[Provided information — start]

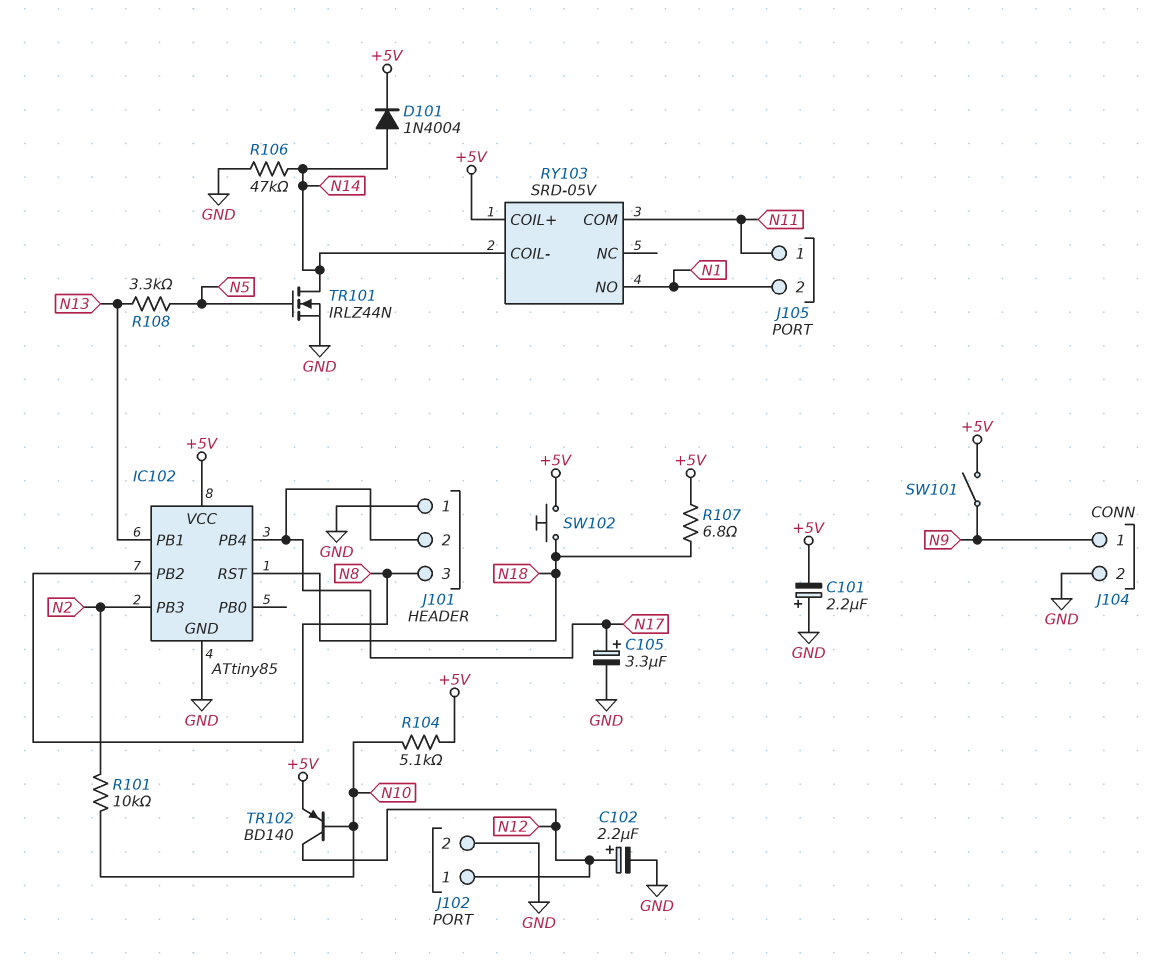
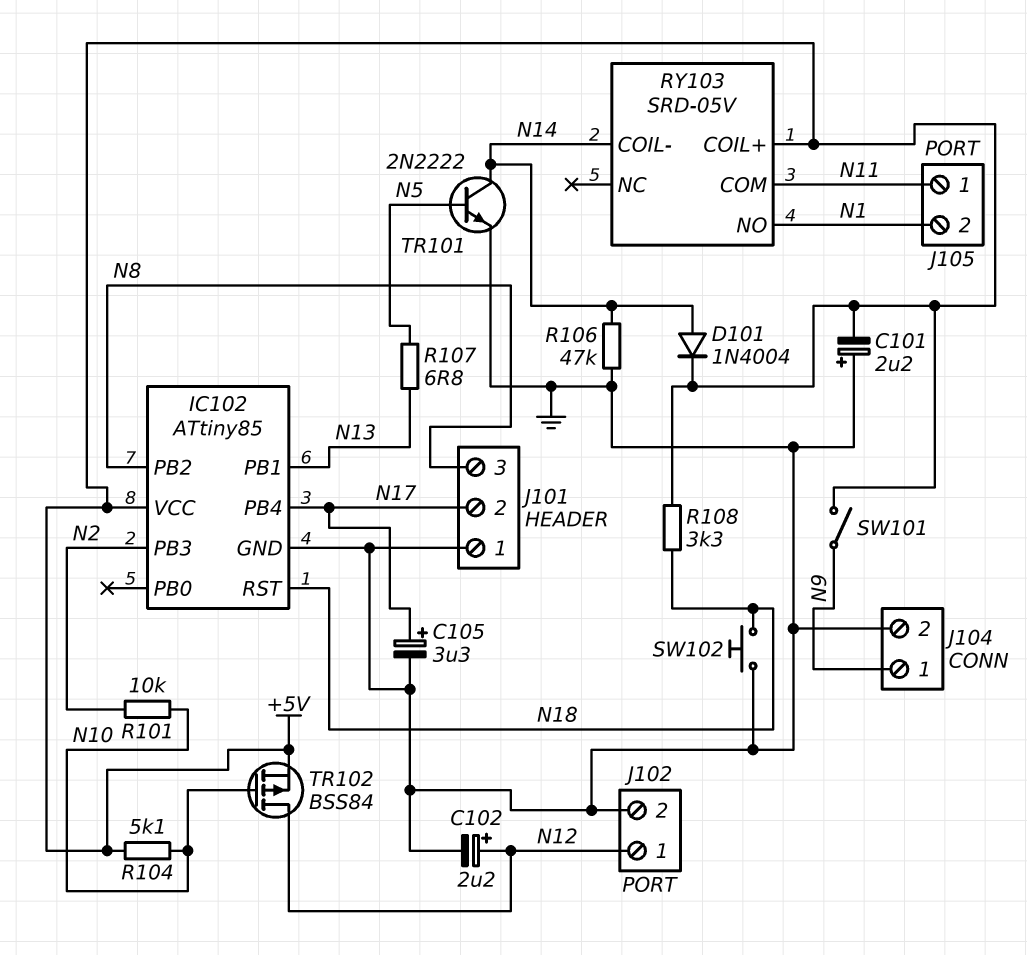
R107: 6.8 (+5V, N18) -> 6.8 (N5, N13)
R108: 3.3k (N5, N13) -> 3.3k (+5V, N18)
SW102: button (+5V, N18) -> button (GND, N18)
TR101: NMOS IRLZ44N (G N5, D N14, S GND) -> NPN 2N2222 (B N5, C N14, E GND)
TR102: PNP BD140 (B N10, C N12, E +5V) -> PMOS BSS84 (G N10, D N12, S +5V)

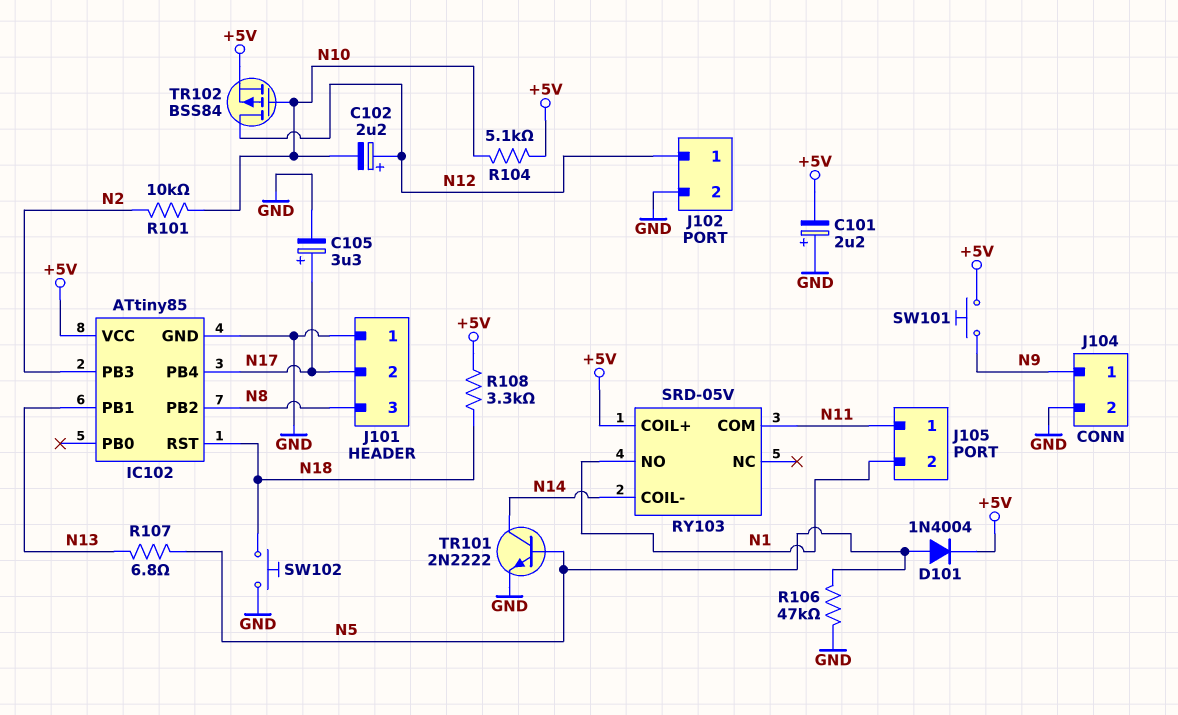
C102: 2.2uF (plus N12, minus GND) -> 2.2uF (plus N12, minus N10)
D101: diode 1N4004 (A N14, K +5V) -> diode 1N4004 (A N5, K +5V)
R106: 47k (GND, N14) -> 47k (GND, N5)
SW101: switch (+5V, N9) -> button (+5V, N9)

[Provided information — finish]

**What is needed:** In the copy, include exactly the lines from the one with "SW102: button (+5V, N18) -> button (GND, N18)" through the final line of the entries above, both ends counted, and no pictures.

**Result of the exercise:**
SW102: button (+5V, N18) -> button (GND, N18)
TR101: NMOS IRLZ44N (G N5, D N14, S GND) -> NPN 2N2222 (B N5, C N14, E GND)
TR102: PNP BD140 (B N10, C N12, E +5V) -> PMOS BSS84 (G N10, D N12, S +5V)

C102: 2.2uF (plus N12, minus GND) -> 2.2uF (plus N12, minus N10)
D101: diode 1N4004 (A N14, K +5V) -> diode 1N4004 (A N5, K +5V)
R106: 47k (GND, N14) -> 47k (GND, N5)
SW101: switch (+5V, N9) -> button (+5V, N9)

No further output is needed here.